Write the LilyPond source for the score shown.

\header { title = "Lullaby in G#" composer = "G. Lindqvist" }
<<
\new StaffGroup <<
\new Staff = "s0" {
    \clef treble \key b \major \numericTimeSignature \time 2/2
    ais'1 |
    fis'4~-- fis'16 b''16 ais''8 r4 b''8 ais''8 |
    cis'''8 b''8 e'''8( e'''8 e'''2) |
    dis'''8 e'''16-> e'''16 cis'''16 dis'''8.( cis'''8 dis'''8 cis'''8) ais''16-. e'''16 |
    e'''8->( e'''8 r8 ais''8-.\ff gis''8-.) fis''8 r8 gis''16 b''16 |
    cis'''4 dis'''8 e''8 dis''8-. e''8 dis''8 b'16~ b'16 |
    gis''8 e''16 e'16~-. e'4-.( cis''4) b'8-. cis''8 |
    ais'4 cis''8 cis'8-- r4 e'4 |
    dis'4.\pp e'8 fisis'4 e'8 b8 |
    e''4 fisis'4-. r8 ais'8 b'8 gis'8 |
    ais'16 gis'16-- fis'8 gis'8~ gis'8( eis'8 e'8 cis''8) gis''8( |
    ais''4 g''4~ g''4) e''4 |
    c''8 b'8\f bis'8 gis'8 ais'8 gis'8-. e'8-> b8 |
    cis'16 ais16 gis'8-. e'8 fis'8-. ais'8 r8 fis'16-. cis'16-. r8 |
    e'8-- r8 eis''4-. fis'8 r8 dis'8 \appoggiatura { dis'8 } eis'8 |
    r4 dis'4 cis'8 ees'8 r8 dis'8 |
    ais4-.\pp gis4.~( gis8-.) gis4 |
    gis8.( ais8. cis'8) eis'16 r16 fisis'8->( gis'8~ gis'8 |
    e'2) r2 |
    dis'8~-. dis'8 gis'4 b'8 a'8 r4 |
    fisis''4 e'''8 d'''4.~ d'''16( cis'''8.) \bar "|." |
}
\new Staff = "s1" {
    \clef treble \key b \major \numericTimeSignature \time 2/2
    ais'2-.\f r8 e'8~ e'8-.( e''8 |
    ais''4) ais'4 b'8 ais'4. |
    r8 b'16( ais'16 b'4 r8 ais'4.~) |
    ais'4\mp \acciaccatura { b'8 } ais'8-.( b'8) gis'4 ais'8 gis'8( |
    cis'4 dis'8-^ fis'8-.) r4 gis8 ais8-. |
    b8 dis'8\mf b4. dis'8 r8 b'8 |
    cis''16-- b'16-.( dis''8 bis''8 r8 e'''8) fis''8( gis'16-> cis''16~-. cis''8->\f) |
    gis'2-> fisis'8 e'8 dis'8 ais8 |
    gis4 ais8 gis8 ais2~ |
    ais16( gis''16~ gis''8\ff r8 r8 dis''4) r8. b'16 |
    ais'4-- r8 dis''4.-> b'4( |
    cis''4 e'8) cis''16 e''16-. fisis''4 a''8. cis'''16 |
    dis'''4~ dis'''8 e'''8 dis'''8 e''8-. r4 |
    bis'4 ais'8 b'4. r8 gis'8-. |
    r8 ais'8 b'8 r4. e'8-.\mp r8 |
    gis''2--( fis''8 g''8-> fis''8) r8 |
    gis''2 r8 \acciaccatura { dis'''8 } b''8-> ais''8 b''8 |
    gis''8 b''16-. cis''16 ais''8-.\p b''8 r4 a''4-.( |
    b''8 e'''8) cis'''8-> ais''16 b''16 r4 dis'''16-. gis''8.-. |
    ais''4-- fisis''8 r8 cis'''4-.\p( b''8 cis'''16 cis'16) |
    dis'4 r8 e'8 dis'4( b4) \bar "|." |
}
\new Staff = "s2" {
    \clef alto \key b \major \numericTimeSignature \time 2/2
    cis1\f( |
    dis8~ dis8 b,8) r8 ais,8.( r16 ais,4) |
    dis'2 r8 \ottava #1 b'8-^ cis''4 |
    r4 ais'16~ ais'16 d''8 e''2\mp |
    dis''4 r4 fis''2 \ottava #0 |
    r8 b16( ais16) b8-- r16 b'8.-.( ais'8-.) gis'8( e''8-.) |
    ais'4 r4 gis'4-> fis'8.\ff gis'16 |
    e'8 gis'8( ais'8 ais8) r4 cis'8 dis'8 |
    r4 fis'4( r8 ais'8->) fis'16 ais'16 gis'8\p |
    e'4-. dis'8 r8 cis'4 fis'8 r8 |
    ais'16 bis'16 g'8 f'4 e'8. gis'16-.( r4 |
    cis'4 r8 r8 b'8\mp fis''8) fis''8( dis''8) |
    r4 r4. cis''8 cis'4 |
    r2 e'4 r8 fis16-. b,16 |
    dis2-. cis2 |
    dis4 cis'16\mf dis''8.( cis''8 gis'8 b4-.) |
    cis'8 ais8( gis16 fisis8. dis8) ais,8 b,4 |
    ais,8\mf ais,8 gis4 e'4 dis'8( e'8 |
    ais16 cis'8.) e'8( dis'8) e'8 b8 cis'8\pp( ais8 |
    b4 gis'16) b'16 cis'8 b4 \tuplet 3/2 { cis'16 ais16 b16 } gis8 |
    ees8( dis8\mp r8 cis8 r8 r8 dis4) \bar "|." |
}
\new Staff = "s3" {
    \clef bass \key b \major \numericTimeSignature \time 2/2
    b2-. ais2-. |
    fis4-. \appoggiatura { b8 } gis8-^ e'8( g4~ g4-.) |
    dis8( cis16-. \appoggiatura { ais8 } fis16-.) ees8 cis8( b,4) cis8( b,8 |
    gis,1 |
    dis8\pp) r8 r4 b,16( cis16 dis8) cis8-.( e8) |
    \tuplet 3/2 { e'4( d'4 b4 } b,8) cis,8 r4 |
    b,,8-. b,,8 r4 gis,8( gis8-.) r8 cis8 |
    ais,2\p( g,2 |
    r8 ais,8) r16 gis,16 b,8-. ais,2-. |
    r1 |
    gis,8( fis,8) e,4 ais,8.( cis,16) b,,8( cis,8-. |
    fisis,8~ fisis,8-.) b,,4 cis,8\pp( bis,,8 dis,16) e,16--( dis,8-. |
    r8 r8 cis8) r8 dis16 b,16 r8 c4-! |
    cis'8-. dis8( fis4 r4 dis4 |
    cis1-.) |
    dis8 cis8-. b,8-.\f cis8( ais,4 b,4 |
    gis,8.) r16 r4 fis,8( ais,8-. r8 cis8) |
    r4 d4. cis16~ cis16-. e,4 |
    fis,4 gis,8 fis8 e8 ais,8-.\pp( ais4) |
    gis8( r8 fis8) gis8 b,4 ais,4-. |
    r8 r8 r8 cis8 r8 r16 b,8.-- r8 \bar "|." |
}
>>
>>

§ **SHORT EXERCISE**:
Which lines in the rows above contain the string "time"? Copy out each of those lines, treating uppercase and lowercase letters as distinct.

§ **ANSWER FOR THIS EXERCISE**:
    \clef treble \key b \major \numericTimeSignature \time 2/2
    \clef treble \key b \major \numericTimeSignature \time 2/2
    \clef alto \key b \major \numericTimeSignature \time 2/2
    \clef bass \key b \major \numericTimeSignature \time 2/2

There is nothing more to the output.